Render the part of the material below that opens with its first line and closes with the line containing "red pentagon: moved 4 px right;" as a numbered list, leaving out blank lines.

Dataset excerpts
□ □ □ □ □ □ □
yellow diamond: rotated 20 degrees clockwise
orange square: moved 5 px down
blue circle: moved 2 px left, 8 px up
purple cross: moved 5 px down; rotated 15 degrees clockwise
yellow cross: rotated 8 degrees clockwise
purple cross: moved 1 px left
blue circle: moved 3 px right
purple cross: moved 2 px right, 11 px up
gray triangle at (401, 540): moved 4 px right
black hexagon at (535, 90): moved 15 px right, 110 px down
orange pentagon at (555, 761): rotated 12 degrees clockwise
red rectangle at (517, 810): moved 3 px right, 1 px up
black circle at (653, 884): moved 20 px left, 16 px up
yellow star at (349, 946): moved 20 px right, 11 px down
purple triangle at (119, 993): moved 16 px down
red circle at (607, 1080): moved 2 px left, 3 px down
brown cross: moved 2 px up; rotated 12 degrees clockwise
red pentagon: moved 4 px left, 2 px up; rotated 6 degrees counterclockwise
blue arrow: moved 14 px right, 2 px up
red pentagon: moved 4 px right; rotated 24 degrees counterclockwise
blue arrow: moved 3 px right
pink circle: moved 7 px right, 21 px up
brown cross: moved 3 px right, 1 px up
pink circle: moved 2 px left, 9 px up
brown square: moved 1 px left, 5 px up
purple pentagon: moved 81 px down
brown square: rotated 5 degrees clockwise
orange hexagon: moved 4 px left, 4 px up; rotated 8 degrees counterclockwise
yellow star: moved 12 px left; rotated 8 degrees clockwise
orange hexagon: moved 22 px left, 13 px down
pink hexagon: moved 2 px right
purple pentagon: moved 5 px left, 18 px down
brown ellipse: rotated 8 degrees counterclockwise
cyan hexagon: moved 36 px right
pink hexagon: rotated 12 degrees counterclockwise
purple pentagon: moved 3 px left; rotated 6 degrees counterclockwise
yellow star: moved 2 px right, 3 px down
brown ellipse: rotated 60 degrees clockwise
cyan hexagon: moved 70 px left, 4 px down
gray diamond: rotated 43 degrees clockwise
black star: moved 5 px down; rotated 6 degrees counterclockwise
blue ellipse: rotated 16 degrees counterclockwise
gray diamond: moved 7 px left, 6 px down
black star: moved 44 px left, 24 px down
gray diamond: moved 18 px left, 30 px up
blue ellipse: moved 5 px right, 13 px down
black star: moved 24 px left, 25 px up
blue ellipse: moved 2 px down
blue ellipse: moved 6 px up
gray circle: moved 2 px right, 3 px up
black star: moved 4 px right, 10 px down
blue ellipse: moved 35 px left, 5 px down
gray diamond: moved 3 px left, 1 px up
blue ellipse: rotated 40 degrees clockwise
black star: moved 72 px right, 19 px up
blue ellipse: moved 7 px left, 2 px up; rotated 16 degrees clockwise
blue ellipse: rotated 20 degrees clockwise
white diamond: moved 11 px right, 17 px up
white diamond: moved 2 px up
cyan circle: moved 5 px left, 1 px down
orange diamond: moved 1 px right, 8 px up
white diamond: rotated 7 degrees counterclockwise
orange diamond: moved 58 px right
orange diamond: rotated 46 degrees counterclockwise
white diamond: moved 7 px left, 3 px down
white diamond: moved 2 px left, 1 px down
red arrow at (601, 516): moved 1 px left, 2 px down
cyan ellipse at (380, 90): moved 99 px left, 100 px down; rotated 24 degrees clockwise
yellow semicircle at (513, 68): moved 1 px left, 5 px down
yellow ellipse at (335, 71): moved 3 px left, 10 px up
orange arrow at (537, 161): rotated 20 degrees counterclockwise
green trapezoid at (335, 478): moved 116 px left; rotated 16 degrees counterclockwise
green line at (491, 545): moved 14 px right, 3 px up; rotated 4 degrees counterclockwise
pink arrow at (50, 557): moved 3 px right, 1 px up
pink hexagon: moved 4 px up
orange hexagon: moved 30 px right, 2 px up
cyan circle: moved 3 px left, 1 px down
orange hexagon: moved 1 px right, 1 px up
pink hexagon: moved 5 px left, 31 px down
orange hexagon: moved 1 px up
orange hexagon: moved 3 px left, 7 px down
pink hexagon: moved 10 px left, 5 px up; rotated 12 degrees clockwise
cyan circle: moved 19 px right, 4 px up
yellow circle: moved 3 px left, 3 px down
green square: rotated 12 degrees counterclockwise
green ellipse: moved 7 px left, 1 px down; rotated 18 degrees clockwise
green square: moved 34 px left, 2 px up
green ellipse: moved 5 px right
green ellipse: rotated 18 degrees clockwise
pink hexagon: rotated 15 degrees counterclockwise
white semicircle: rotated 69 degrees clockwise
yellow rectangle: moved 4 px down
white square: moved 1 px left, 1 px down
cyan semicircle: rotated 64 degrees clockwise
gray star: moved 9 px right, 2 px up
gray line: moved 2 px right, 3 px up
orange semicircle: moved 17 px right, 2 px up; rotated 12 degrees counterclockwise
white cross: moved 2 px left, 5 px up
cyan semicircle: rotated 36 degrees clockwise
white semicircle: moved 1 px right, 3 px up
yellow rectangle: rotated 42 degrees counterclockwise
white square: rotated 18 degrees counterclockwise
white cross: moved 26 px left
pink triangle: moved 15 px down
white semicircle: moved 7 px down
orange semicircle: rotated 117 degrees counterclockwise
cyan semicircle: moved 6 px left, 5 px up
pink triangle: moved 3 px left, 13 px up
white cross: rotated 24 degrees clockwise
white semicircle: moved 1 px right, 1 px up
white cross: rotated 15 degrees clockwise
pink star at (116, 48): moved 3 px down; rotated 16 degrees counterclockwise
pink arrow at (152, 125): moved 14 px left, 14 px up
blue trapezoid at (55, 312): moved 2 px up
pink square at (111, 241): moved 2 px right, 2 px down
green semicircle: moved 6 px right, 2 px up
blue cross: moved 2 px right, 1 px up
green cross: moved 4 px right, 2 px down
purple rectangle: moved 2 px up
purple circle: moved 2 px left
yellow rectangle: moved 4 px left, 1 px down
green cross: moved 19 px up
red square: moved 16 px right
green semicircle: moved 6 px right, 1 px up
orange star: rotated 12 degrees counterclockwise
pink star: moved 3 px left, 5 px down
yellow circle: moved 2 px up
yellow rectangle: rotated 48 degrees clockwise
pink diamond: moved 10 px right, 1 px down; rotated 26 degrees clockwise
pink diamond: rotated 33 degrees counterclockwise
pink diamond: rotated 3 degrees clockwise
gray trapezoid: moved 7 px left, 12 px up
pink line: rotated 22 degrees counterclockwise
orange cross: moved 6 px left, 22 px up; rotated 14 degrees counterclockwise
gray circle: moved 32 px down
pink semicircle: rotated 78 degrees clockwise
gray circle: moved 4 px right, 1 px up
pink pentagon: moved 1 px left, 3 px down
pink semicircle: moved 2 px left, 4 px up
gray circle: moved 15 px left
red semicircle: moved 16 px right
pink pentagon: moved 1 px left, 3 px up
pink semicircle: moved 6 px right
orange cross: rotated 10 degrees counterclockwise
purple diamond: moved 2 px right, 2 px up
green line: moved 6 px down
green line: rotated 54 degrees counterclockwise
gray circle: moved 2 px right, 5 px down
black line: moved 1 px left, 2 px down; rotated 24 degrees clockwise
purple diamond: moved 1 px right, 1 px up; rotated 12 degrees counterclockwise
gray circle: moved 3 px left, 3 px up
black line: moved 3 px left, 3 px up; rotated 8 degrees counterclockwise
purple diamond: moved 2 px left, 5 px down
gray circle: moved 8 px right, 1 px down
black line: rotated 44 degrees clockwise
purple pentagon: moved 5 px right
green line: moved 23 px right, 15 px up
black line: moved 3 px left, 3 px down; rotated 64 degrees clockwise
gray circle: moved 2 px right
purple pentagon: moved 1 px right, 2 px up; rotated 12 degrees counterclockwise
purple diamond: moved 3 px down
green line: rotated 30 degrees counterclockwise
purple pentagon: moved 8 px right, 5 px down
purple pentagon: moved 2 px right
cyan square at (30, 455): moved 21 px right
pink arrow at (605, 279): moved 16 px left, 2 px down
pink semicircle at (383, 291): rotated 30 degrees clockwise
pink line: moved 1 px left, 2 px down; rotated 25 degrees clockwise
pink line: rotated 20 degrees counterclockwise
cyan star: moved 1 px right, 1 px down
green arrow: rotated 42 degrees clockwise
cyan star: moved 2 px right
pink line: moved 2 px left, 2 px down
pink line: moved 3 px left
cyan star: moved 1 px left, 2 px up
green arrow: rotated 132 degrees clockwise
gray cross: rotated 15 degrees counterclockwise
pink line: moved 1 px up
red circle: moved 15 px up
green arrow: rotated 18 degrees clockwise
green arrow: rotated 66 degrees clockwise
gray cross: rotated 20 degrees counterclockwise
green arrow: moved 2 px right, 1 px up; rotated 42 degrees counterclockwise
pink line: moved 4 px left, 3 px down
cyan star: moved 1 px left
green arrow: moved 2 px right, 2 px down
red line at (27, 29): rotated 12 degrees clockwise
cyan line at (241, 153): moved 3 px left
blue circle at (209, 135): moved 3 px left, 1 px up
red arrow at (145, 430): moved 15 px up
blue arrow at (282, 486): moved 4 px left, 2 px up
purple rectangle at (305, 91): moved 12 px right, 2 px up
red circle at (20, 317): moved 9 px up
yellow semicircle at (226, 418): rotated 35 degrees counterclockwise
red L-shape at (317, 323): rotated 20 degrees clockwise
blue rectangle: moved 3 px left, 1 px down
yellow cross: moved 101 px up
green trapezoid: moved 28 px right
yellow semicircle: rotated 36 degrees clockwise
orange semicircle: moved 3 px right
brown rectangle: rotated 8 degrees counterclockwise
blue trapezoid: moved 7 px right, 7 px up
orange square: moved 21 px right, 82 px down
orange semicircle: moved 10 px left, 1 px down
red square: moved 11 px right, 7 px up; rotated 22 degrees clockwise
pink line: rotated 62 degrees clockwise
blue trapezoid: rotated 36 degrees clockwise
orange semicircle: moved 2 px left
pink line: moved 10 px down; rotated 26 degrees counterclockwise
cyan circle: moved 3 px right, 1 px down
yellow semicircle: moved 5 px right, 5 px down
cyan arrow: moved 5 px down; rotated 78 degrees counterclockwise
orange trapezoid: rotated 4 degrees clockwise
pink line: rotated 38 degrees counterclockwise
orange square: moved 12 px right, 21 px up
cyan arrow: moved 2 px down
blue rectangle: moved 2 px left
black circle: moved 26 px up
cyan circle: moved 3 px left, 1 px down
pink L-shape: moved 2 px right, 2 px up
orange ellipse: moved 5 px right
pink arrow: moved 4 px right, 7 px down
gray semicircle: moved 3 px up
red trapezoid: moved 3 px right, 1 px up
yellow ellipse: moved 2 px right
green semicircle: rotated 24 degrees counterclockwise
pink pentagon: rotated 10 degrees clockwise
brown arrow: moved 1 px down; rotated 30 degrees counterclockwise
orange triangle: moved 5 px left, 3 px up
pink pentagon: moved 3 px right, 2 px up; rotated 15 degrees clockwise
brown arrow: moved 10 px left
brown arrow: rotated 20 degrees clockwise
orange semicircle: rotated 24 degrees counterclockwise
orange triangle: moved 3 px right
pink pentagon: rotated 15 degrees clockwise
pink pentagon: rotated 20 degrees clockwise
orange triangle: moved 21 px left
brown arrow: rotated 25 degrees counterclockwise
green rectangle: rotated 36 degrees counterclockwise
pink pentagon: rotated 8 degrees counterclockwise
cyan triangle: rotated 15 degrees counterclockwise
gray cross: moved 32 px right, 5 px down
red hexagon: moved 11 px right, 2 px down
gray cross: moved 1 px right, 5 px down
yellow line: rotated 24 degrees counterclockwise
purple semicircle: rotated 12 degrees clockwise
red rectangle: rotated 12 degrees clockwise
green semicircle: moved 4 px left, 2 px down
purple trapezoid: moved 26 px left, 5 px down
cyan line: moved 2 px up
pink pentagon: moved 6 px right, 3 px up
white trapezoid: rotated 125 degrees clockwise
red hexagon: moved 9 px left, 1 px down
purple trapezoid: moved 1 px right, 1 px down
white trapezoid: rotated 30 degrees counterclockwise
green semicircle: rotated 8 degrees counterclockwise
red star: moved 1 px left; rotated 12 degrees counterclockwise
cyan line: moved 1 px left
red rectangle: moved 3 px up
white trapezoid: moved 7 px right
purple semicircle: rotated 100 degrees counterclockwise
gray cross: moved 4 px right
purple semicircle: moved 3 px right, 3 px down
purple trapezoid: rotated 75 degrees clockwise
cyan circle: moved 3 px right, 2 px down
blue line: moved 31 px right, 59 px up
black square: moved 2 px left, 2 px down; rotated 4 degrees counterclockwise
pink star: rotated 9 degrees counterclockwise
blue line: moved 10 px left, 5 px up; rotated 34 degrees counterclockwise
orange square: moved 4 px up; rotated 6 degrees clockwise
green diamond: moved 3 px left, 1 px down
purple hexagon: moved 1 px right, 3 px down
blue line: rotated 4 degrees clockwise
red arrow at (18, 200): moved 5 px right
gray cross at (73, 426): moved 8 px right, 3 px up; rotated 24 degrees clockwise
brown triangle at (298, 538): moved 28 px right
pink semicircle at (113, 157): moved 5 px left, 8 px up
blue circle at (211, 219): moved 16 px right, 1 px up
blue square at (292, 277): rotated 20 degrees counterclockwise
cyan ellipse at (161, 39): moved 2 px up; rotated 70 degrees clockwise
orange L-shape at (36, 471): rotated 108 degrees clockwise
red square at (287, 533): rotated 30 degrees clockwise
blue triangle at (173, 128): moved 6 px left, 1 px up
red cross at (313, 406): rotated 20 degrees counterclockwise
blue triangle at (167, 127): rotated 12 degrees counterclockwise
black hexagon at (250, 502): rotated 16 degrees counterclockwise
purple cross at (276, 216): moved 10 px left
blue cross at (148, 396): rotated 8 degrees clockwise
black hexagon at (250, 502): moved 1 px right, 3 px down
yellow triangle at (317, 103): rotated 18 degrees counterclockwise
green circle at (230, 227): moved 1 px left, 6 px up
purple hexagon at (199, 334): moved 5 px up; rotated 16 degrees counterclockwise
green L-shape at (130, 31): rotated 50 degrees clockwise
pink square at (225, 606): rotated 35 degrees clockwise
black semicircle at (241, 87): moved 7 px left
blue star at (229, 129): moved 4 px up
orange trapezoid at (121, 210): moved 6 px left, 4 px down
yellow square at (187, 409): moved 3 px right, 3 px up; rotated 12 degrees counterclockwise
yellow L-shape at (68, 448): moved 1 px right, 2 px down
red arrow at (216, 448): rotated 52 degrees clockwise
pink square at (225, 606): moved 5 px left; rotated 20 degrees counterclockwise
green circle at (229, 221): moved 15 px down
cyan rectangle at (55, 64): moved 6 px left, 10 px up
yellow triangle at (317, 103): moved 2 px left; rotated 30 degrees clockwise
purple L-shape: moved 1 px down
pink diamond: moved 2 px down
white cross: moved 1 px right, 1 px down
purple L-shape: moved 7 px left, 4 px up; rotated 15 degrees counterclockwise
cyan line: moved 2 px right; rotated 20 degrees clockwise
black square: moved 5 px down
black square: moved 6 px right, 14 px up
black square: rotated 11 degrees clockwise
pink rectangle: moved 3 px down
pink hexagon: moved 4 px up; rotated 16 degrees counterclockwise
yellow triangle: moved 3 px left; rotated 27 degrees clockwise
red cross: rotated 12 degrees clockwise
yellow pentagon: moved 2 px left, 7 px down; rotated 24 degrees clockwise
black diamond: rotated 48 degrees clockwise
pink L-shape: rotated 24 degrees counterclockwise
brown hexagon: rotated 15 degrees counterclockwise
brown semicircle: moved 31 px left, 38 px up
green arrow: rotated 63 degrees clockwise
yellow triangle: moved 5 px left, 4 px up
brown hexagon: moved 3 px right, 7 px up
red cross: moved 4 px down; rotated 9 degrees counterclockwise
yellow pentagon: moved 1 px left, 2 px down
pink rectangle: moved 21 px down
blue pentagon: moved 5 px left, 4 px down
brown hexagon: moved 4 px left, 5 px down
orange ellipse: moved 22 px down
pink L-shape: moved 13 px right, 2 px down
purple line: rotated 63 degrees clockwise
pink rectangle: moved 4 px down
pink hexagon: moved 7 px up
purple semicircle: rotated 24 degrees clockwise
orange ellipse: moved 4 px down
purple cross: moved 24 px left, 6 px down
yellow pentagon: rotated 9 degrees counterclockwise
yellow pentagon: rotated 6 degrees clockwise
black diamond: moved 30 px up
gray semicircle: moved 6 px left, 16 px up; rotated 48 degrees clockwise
□ □ □ □ □ □ □
The solution
1. yellow diamond: rotated 20 degrees clockwise
2. orange square: moved 5 px down
3. blue circle: moved 2 px left, 8 px up
4. purple cross: moved 5 px down; rotated 15 degrees clockwise
5. yellow cross: rotated 8 degrees clockwise
6. purple cross: moved 1 px left
7. blue circle: moved 3 px right
8. purple cross: moved 2 px right, 11 px up
9. gray triangle at (401, 540): moved 4 px right
10. black hexagon at (535, 90): moved 15 px right, 110 px down
11. orange pentagon at (555, 761): rotated 12 degrees clockwise
12. red rectangle at (517, 810): moved 3 px right, 1 px up
13. black circle at (653, 884): moved 20 px left, 16 px up
14. yellow star at (349, 946): moved 20 px right, 11 px down
15. purple triangle at (119, 993): moved 16 px down
16. red circle at (607, 1080): moved 2 px left, 3 px down
17. brown cross: moved 2 px up; rotated 12 degrees clockwise
18. red pentagon: moved 4 px left, 2 px up; rotated 6 degrees counterclockwise
19. blue arrow: moved 14 px right, 2 px up
20. red pentagon: moved 4 px right; rotated 24 degrees counterclockwise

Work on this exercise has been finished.